▸ **WORK INSTRUCTIONS**
Write out the entries exactly. None of the pictures should appear in the copy.

[Spatial reasoning data]
▼
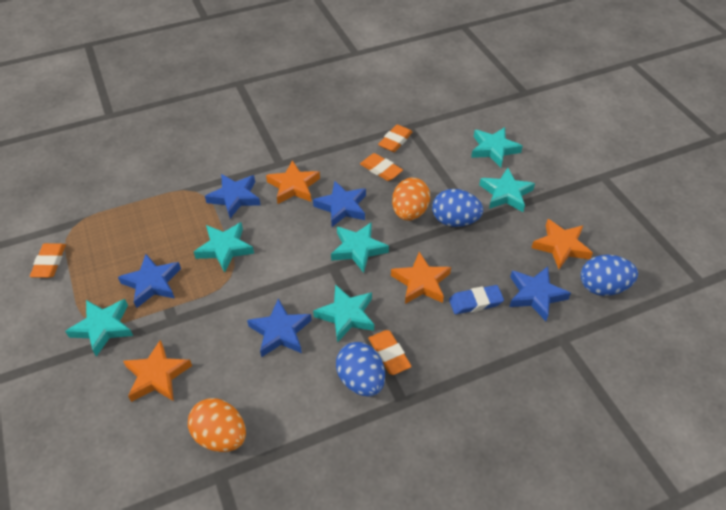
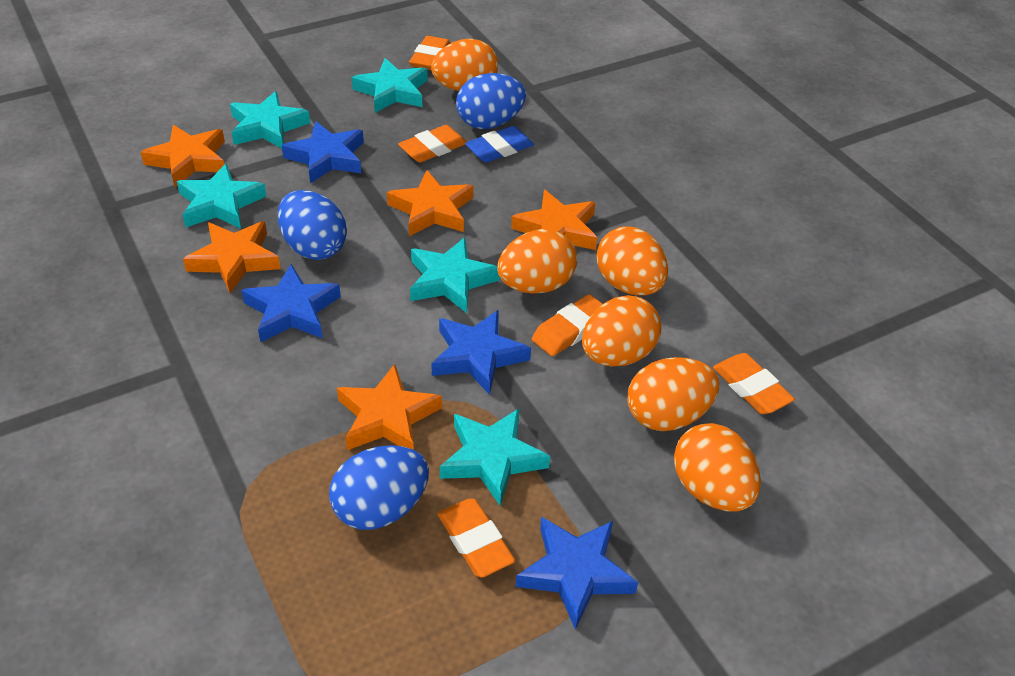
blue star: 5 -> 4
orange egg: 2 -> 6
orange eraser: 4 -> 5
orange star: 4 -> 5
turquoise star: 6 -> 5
▲
▸ **SOLVED PROBLEM**
blue star: 5 -> 4
orange egg: 2 -> 6
orange eraser: 4 -> 5
orange star: 4 -> 5
turquoise star: 6 -> 5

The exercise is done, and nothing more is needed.